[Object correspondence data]
++++
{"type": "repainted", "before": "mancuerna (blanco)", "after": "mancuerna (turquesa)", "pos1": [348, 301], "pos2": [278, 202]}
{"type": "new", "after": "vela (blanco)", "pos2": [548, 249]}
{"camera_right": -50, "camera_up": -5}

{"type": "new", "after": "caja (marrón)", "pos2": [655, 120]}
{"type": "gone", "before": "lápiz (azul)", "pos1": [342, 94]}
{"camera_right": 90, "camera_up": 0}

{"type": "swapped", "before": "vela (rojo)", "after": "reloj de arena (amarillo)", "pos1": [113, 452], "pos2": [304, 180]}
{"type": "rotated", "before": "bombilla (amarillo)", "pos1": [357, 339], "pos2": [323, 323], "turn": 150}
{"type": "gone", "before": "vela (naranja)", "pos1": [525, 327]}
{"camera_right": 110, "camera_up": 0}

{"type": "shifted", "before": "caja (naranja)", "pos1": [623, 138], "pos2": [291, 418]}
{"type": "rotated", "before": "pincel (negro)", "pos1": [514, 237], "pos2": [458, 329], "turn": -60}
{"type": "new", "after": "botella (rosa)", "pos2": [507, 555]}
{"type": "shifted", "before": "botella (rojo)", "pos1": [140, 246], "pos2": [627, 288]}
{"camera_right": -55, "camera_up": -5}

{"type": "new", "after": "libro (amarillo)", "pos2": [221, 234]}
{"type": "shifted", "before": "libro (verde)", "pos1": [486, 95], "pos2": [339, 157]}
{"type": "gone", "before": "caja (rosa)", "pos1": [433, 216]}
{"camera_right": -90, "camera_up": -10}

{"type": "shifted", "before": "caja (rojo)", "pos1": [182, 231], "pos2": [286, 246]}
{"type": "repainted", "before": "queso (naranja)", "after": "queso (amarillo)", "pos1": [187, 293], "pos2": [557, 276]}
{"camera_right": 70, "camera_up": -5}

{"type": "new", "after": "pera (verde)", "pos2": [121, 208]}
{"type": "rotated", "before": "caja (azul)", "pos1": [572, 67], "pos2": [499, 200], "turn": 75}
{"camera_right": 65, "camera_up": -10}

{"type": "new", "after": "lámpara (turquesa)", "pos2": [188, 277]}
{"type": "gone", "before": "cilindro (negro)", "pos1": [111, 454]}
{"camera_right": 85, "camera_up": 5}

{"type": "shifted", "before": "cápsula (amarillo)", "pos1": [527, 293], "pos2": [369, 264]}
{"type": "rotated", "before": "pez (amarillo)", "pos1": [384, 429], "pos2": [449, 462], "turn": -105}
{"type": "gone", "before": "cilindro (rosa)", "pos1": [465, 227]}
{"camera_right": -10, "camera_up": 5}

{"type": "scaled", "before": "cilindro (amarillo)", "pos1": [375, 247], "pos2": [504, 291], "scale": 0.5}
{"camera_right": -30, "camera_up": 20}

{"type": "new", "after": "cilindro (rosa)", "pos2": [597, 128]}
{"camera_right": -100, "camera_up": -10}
++++
YOUR GOAL
All of the lines above must be returned exactly.

RESPONSE AREA
{"type": "repainted", "before": "mancuerna (blanco)", "after": "mancuerna (turquesa)", "pos1": [348, 301], "pos2": [278, 202]}
{"type": "new", "after": "vela (blanco)", "pos2": [548, 249]}
{"camera_right": -50, "camera_up": -5}

{"type": "new", "after": "caja (marrón)", "pos2": [655, 120]}
{"type": "gone", "before": "lápiz (azul)", "pos1": [342, 94]}
{"camera_right": 90, "camera_up": 0}

{"type": "swapped", "before": "vela (rojo)", "after": "reloj de arena (amarillo)", "pos1": [113, 452], "pos2": [304, 180]}
{"type": "rotated", "before": "bombilla (amarillo)", "pos1": [357, 339], "pos2": [323, 323], "turn": 150}
{"type": "gone", "before": "vela (naranja)", "pos1": [525, 327]}
{"camera_right": 110, "camera_up": 0}

{"type": "shifted", "before": "caja (naranja)", "pos1": [623, 138], "pos2": [291, 418]}
{"type": "rotated", "before": "pincel (negro)", "pos1": [514, 237], "pos2": [458, 329], "turn": -60}
{"type": "new", "after": "botella (rosa)", "pos2": [507, 555]}
{"type": "shifted", "before": "botella (rojo)", "pos1": [140, 246], "pos2": [627, 288]}
{"camera_right": -55, "camera_up": -5}

{"type": "new", "after": "libro (amarillo)", "pos2": [221, 234]}
{"type": "shifted", "before": "libro (verde)", "pos1": [486, 95], "pos2": [339, 157]}
{"type": "gone", "before": "caja (rosa)", "pos1": [433, 216]}
{"camera_right": -90, "camera_up": -10}

{"type": "shifted", "before": "caja (rojo)", "pos1": [182, 231], "pos2": [286, 246]}
{"type": "repainted", "before": "queso (naranja)", "after": "queso (amarillo)", "pos1": [187, 293], "pos2": [557, 276]}
{"camera_right": 70, "camera_up": -5}

{"type": "new", "after": "pera (verde)", "pos2": [121, 208]}
{"type": "rotated", "before": "caja (azul)", "pos1": [572, 67], "pos2": [499, 200], "turn": 75}
{"camera_right": 65, "camera_up": -10}

{"type": "new", "after": "lámpara (turquesa)", "pos2": [188, 277]}
{"type": "gone", "before": "cilindro (negro)", "pos1": [111, 454]}
{"camera_right": 85, "camera_up": 5}

{"type": "shifted", "before": "cápsula (amarillo)", "pos1": [527, 293], "pos2": [369, 264]}
{"type": "rotated", "before": "pez (amarillo)", "pos1": [384, 429], "pos2": [449, 462], "turn": -105}
{"type": "gone", "before": "cilindro (rosa)", "pos1": [465, 227]}
{"camera_right": -10, "camera_up": 5}

{"type": "scaled", "before": "cilindro (amarillo)", "pos1": [375, 247], "pos2": [504, 291], "scale": 0.5}
{"camera_right": -30, "camera_up": 20}

{"type": "new", "after": "cilindro (rosa)", "pos2": [597, 128]}
{"camera_right": -100, "camera_up": -10}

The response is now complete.